» Directions for this task
Output the entries exactly. Start at the first line, finish with the line containing "(449, 84) = (598, 393): white box -> none", and omit the pictures.
------------------------------
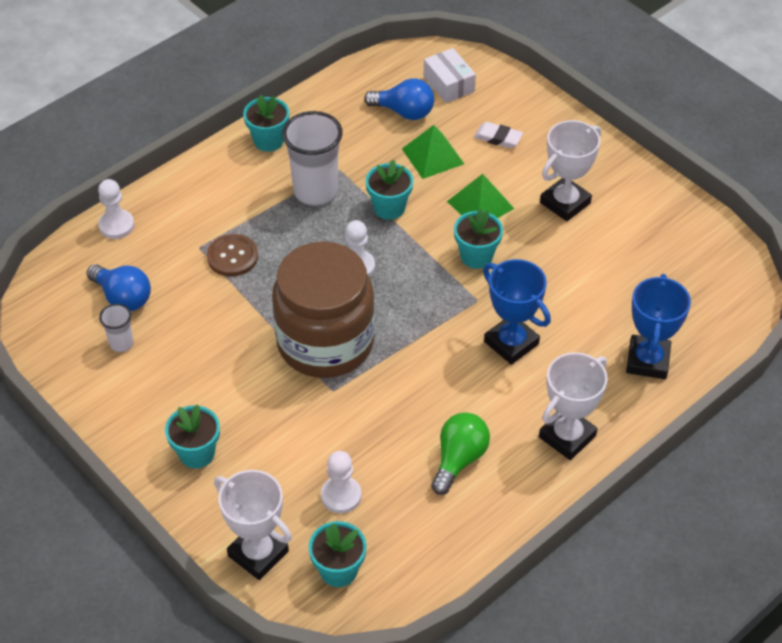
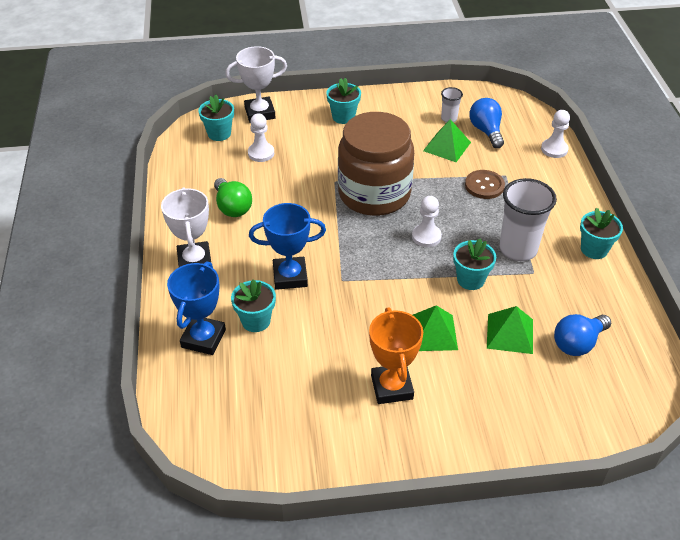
camera: 125 degrees right, 5 degrees down
(123, 298) = (486, 131): blue light bulb -> blue light bulb turned 90 degrees clockwise
(183, 320) = (447, 146): none -> green pyramid
(449, 84) = (598, 393): white box -> none
(476, 256) = (382, 301): turquoise flower pot -> turquoise flower pot (256, 321)
(498, 138) = (502, 388): white eraser -> none
(565, 203) = (392, 387): white trophy -> orange trophy
(647, 361) = (203, 338): blue trophy -> blue trophy turned 60 degrees clockwise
------------------------------
» The completed task
camera: 125 degrees right, 5 degrees down
(123, 298) = (486, 131): blue light bulb -> blue light bulb turned 90 degrees clockwise
(183, 320) = (447, 146): none -> green pyramid
(449, 84) = (598, 393): white box -> none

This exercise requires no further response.